**Instructions for the task**
Everything from the line containing "C7: 150nF (AGND, IC2/MCLR)" to the end of the records should be reproduced exactly, and nothing before it.

**Information given**
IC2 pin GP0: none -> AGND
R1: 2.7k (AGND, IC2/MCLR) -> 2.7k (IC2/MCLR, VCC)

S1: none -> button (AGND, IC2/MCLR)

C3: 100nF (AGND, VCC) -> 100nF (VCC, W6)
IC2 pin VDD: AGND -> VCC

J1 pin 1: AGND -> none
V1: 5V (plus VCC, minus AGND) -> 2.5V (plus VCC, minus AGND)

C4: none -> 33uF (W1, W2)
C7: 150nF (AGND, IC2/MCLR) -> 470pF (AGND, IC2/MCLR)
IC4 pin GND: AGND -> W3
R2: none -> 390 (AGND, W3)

**Problem solution**
C7: 150nF (AGND, IC2/MCLR) -> 470pF (AGND, IC2/MCLR)
IC4 pin GND: AGND -> W3
R2: none -> 390 (AGND, W3)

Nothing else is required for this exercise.